Start of MATERIAL FOR THIS EXERCISE

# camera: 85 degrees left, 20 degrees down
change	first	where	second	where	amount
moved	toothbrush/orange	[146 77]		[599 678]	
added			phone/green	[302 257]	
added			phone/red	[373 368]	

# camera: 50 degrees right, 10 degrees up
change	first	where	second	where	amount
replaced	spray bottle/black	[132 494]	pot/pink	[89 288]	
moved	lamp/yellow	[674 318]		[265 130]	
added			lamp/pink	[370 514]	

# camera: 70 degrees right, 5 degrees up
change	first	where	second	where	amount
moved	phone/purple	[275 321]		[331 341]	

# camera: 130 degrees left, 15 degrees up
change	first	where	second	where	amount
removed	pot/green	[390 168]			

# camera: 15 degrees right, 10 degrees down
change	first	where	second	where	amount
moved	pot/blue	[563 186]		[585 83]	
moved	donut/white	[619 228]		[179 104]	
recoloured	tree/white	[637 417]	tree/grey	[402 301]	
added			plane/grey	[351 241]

End of MATERIAL FOR THIS EXERCISE

» **DIRECTIONS**: Please restate the records in full, word for word.

» **TASK SOLUTION**:
# camera: 85 degrees left, 20 degrees down
change	first	where	second	where	amount
moved	toothbrush/orange	[146 77]		[599 678]	
added			phone/green	[302 257]	
added			phone/red	[373 368]	

# camera: 50 degrees right, 10 degrees up
change	first	where	second	where	amount
replaced	spray bottle/black	[132 494]	pot/pink	[89 288]	
moved	lamp/yellow	[674 318]		[265 130]	
added			lamp/pink	[370 514]	

# camera: 70 degrees right, 5 degrees up
change	first	where	second	where	amount
moved	phone/purple	[275 321]		[331 341]	

# camera: 130 degrees left, 15 degrees up
change	first	where	second	where	amount
removed	pot/green	[390 168]			

# camera: 15 degrees right, 10 degrees down
change	first	where	second	where	amount
moved	pot/blue	[563 186]		[585 83]	
moved	donut/white	[619 228]		[179 104]	
recoloured	tree/white	[637 417]	tree/grey	[402 301]	
added			plane/grey	[351 241]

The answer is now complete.